# Data provided
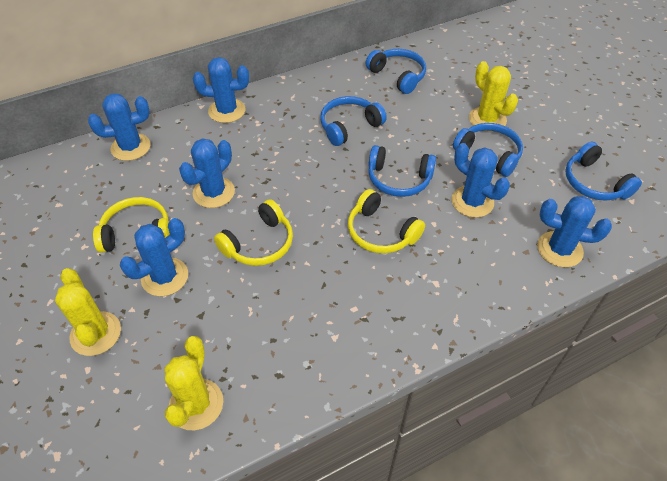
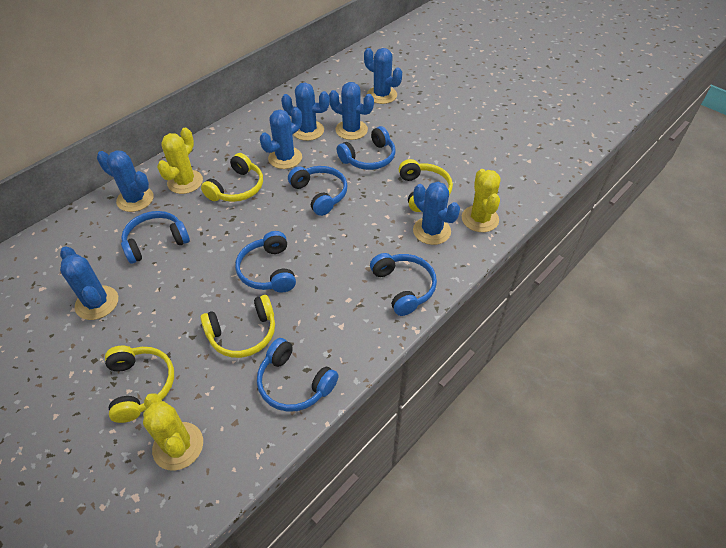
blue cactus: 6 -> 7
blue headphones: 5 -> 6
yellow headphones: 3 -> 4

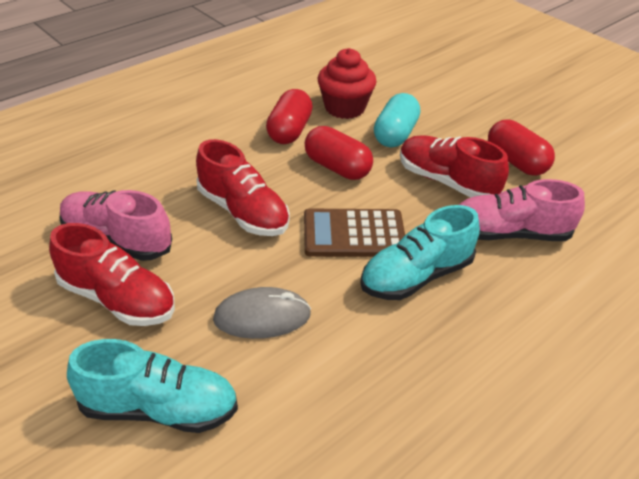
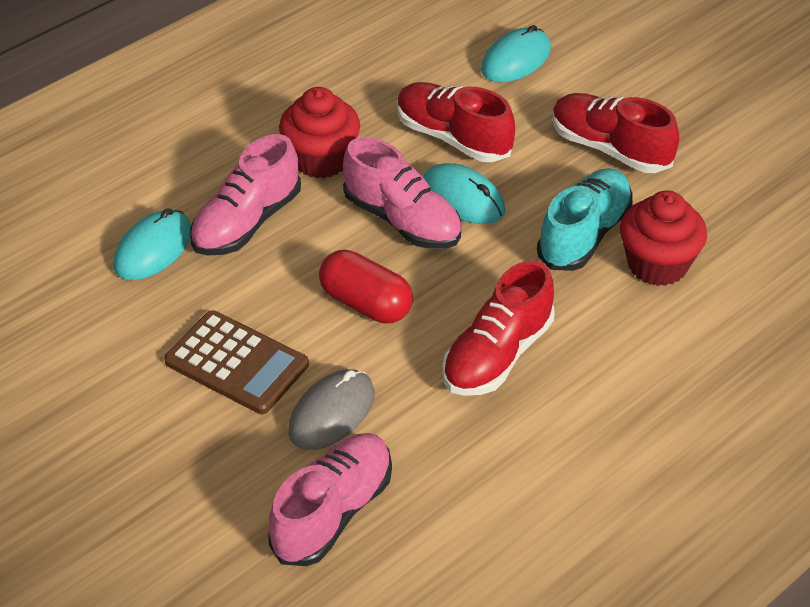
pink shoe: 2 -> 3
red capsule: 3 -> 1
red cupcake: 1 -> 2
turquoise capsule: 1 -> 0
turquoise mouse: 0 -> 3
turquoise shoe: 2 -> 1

# What needs to be done
Could you set down exactly the lines from the one containing "turquoise capsule: 1 -> 0" through the last line of the records above, both included?

# Answer space
turquoise capsule: 1 -> 0
turquoise mouse: 0 -> 3
turquoise shoe: 2 -> 1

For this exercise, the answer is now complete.